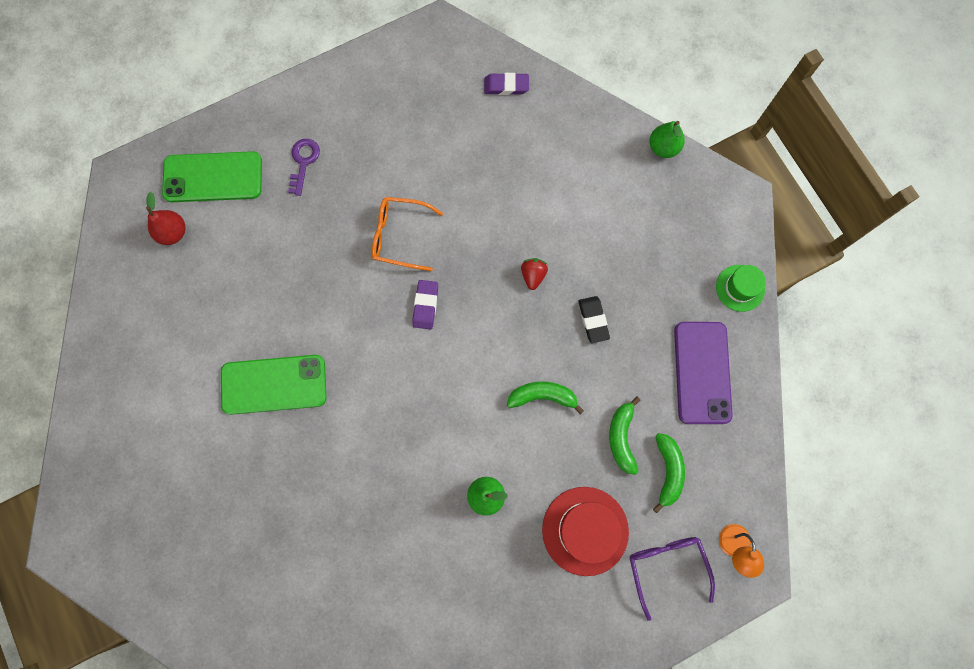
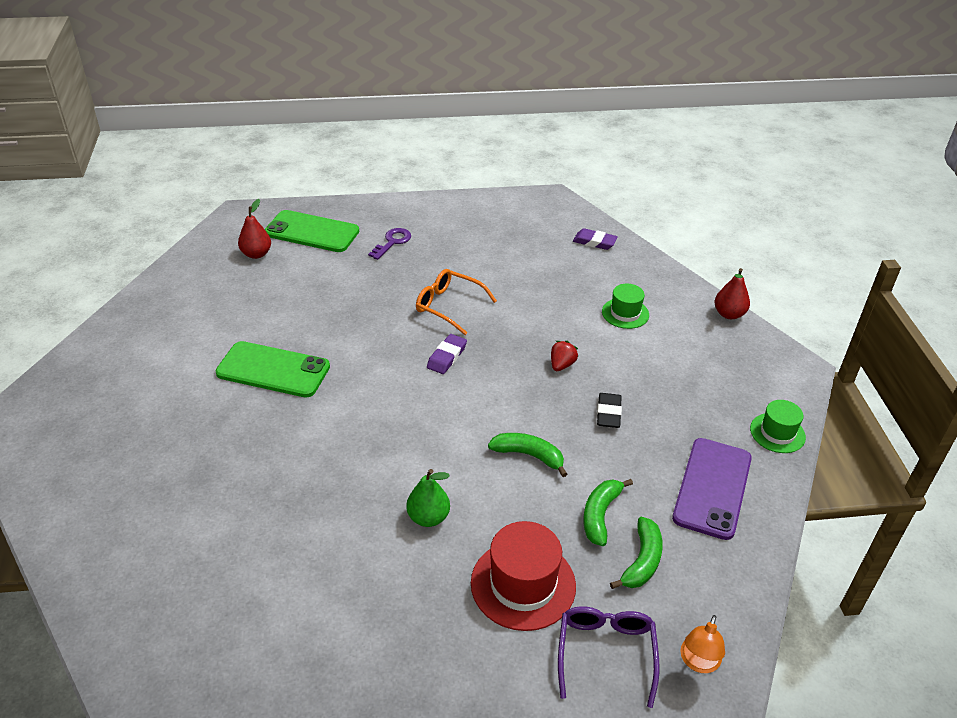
camera: 20 degrees right, 35 degrees down
(568, 183) = (625, 313): none -> green hat
(663, 147) = (729, 314): green pear -> red pear

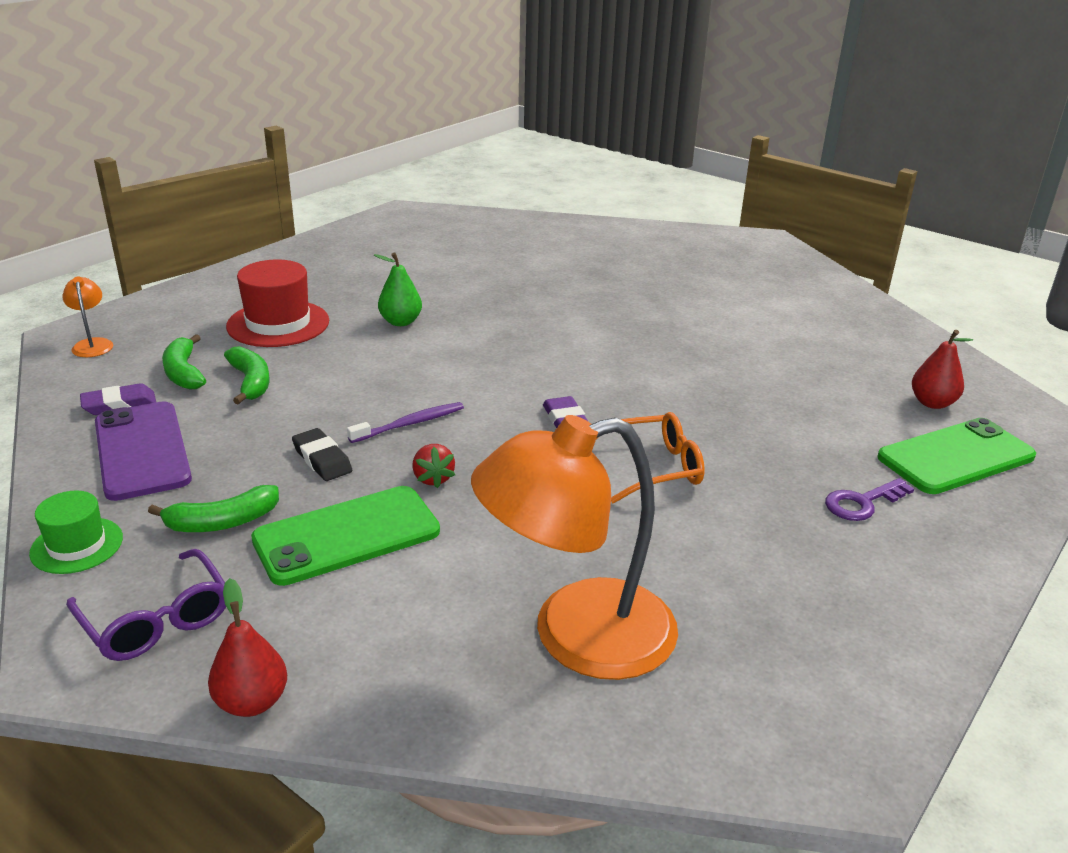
camera: 135 degrees right, 10 degrees down
(273, 370) = (687, 336): green phone -> green phone (347, 535)
(392, 242) = (862, 503): purple key -> purple key turned 75 degrees clockwise
(529, 455) = (367, 389): green banana -> green banana (222, 522)
(534, 409) = (409, 424): none -> purple toothbrush
(584, 268) = (576, 636): none -> orange lamp
(594, 242) = (630, 706): purple eraser -> purple eraser (119, 404)
(606, 652) = (176, 321): purple glasses -> purple glasses (157, 620)
(625, 313) = (427, 594): green hat -> none

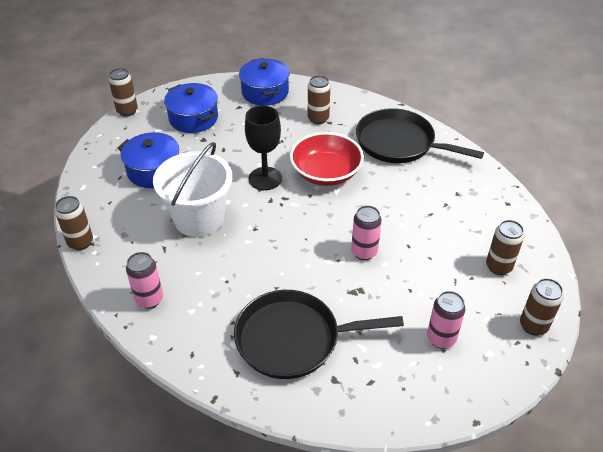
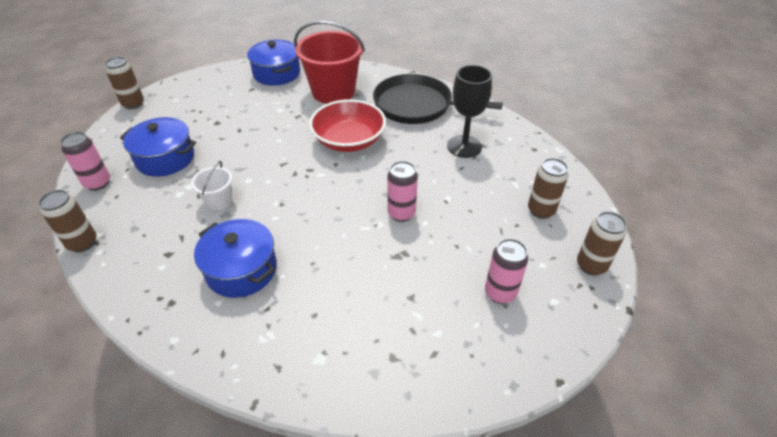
camera: 10 degrees left, 0 degrees up
(149, 299) = (167, 296): pink can -> pink can (98, 183)
(193, 118) = (205, 104): blue pot -> blue pot (241, 270)
(199, 219) = (219, 201): white bucket -> white bucket, size x0.47
(265, 178) = (286, 153): black goblet -> black goblet (464, 146)
(293, 339) = (339, 317): black pan -> none
(318, 119) = (333, 92): brown can -> red bucket

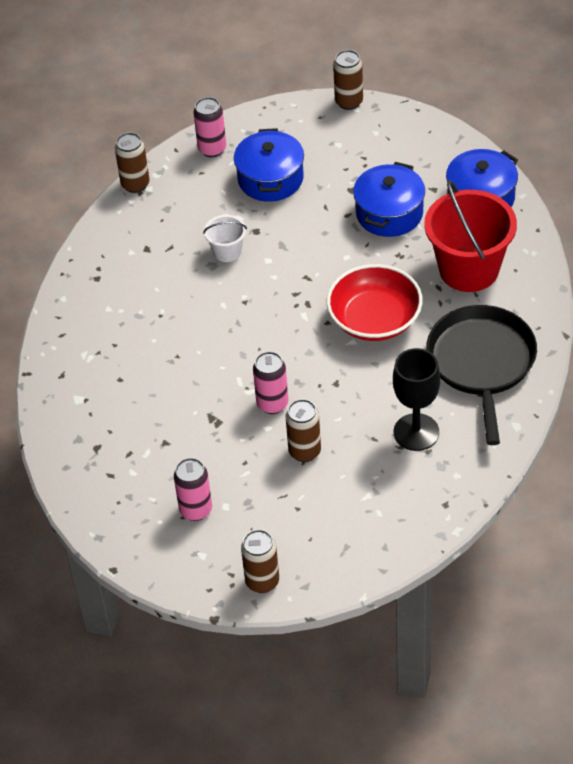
camera: 75 degrees right, 5 degrees up
(241, 270) = (149, 308): blue pot -> blue pot (389, 213)
(541, 210) = (330, 527): brown can -> brown can (304, 451)

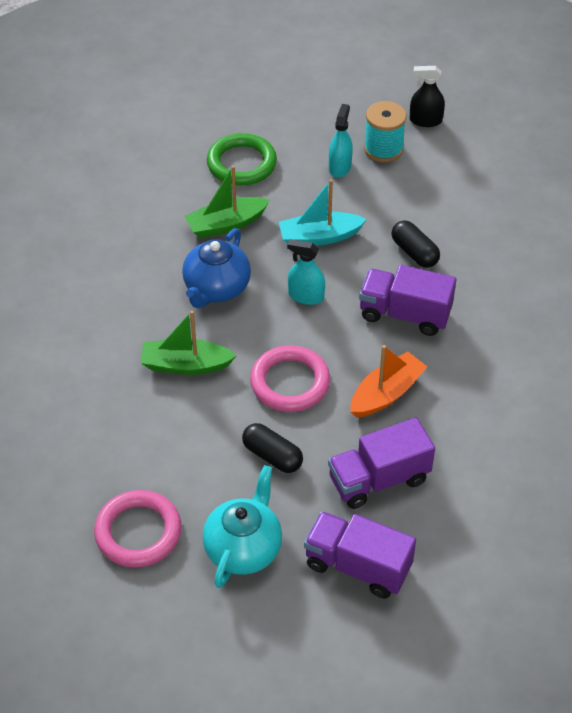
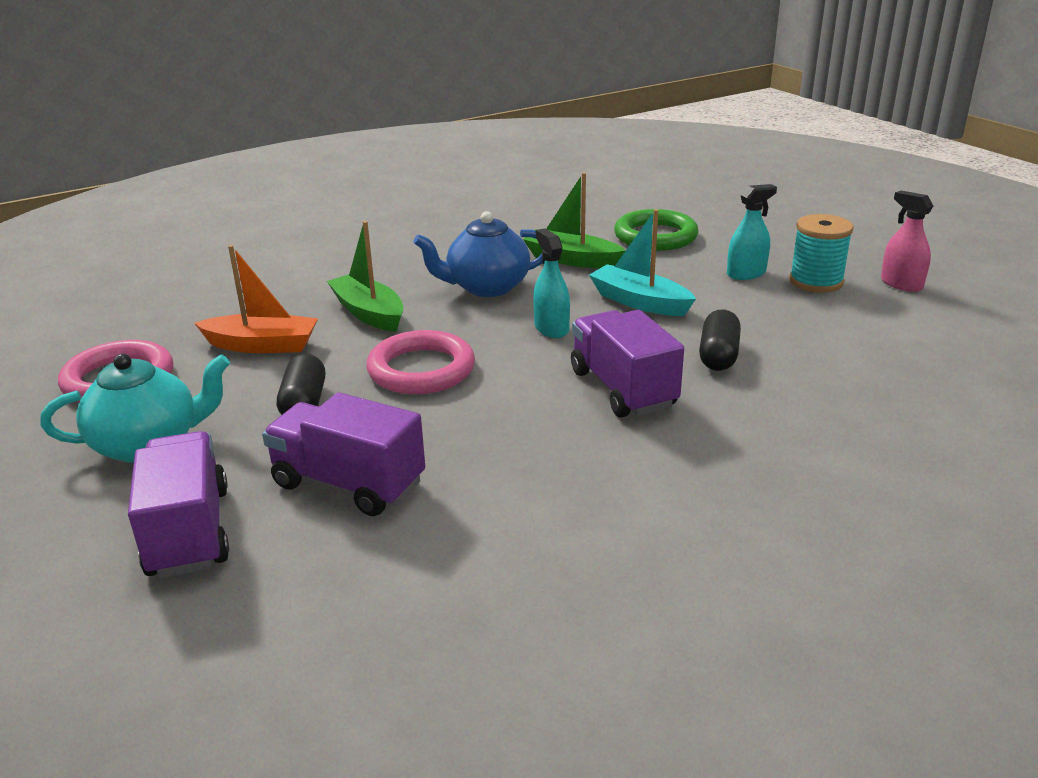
camera: 50 degrees right, 20 degrees down
(386, 393) = (488, 430): orange boat -> orange boat (262, 345)
(425, 120) = (901, 284): black spray bottle -> pink spray bottle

### Work instructions
Write out everything in the data word for word. Omit each picture.

### Solved problem
camera: 20 degrees right, 35 degrees down
(568, 183) = (625, 313): none -> green hat
(663, 147) = (729, 314): green pear -> red pear

camera: 135 degrees right, 10 degrees down
(273, 370) = (687, 336): green phone -> green phone (347, 535)
(392, 242) = (862, 503): purple key -> purple key turned 75 degrees clockwise
(529, 455) = (367, 389): green banana -> green banana (222, 522)
(534, 409) = (409, 424): none -> purple toothbrush
(584, 268) = (576, 636): none -> orange lamp
(594, 242) = (630, 706): purple eraser -> purple eraser (119, 404)
(606, 652) = (176, 321): purple glasses -> purple glasses (157, 620)
(625, 313) = (427, 594): green hat -> none

camera: 10 degrees left, 0 degrees up
(149, 299) = (167, 296): pink can -> pink can (98, 183)
(193, 118) = (205, 104): blue pot -> blue pot (241, 270)
(199, 219) = (219, 201): white bucket -> white bucket, size x0.47
(265, 178) = (286, 153): black goblet -> black goblet (464, 146)
(293, 339) = (339, 317): black pan -> none
(318, 119) = (333, 92): brown can -> red bucket

camera: 75 degrees right, 5 degrees up
(241, 270) = (149, 308): blue pot -> blue pot (389, 213)
(541, 210) = (330, 527): brown can -> brown can (304, 451)

camera: 50 degrees right, 20 degrees down
(386, 393) = (488, 430): orange boat -> orange boat (262, 345)
(425, 120) = (901, 284): black spray bottle -> pink spray bottle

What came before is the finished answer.